## Task instructions
If a picture appears among the records, leave it out and set down everything else exactly as it stands.

## Records shown
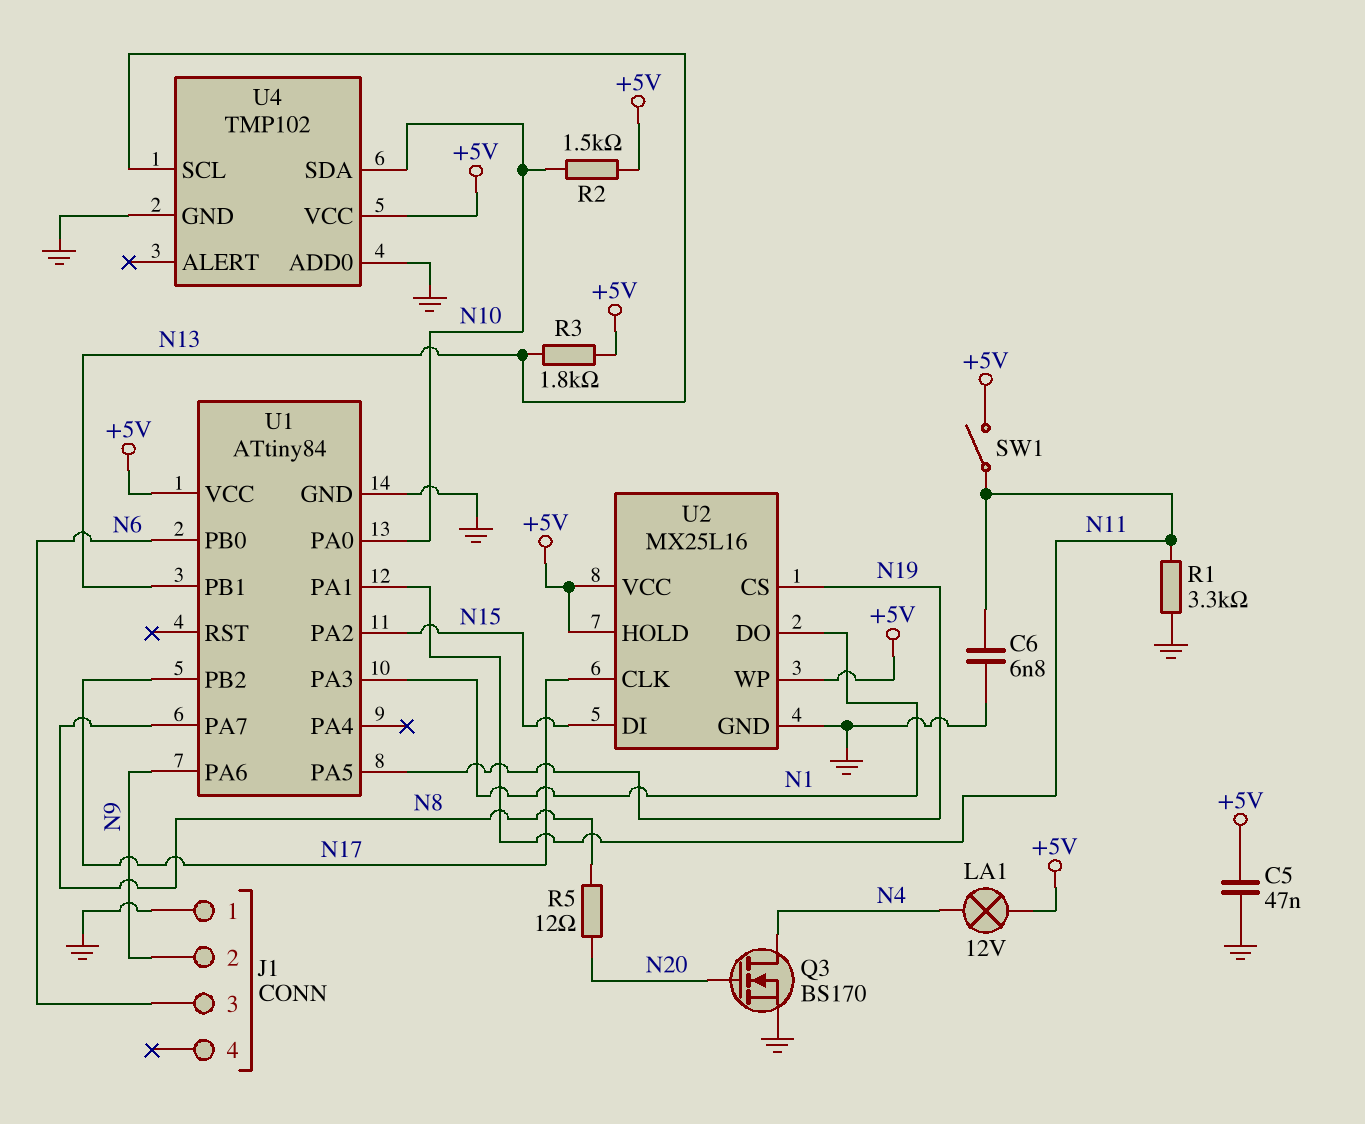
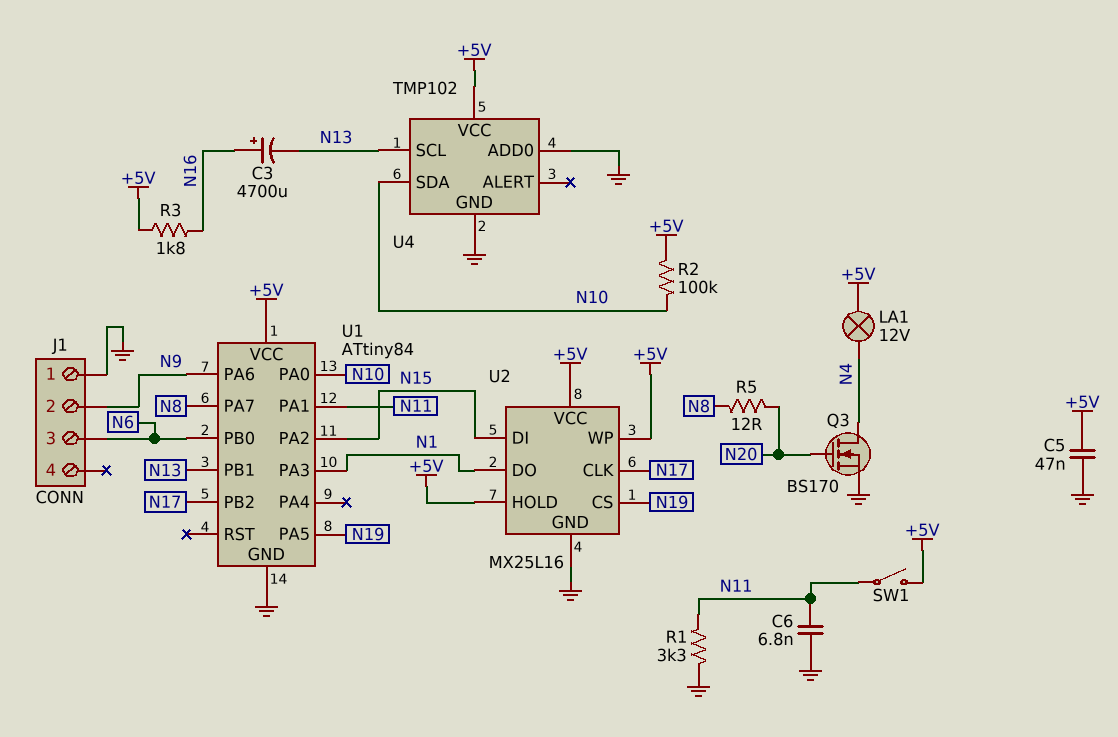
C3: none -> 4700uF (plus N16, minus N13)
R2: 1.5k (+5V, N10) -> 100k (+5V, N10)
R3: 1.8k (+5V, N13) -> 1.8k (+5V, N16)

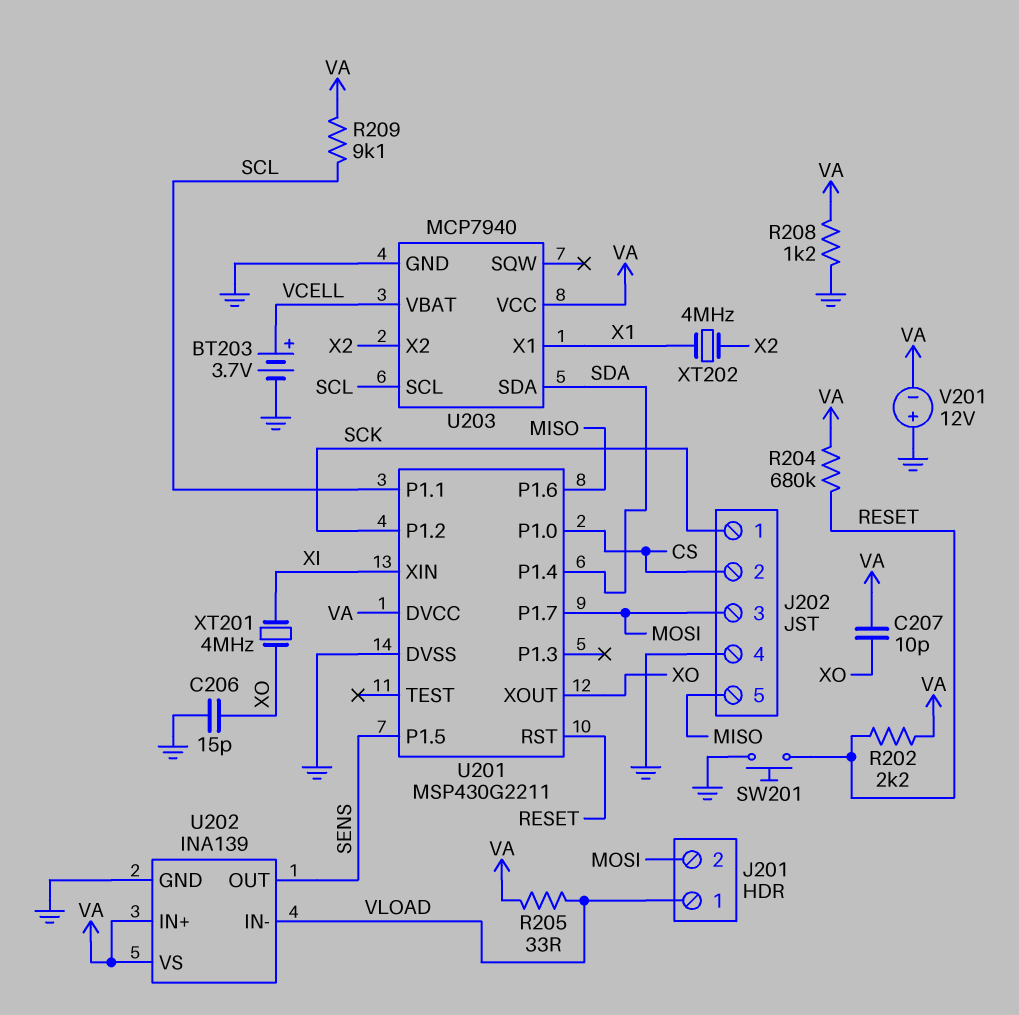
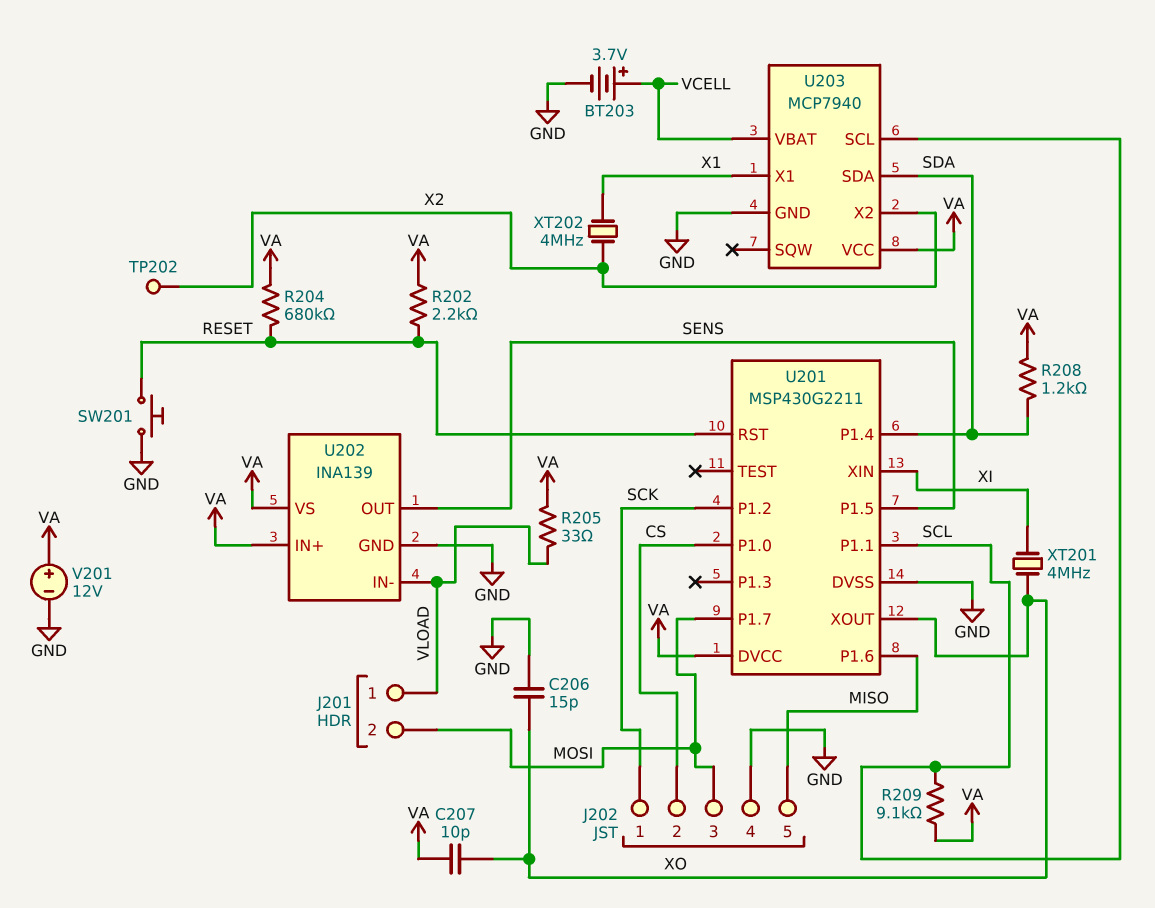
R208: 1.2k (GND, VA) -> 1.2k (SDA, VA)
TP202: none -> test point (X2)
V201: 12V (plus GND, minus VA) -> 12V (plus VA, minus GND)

## Exercise answer
C3: none -> 4700uF (plus N16, minus N13)
R2: 1.5k (+5V, N10) -> 100k (+5V, N10)
R3: 1.8k (+5V, N13) -> 1.8k (+5V, N16)

R208: 1.2k (GND, VA) -> 1.2k (SDA, VA)
TP202: none -> test point (X2)
V201: 12V (plus GND, minus VA) -> 12V (plus VA, minus GND)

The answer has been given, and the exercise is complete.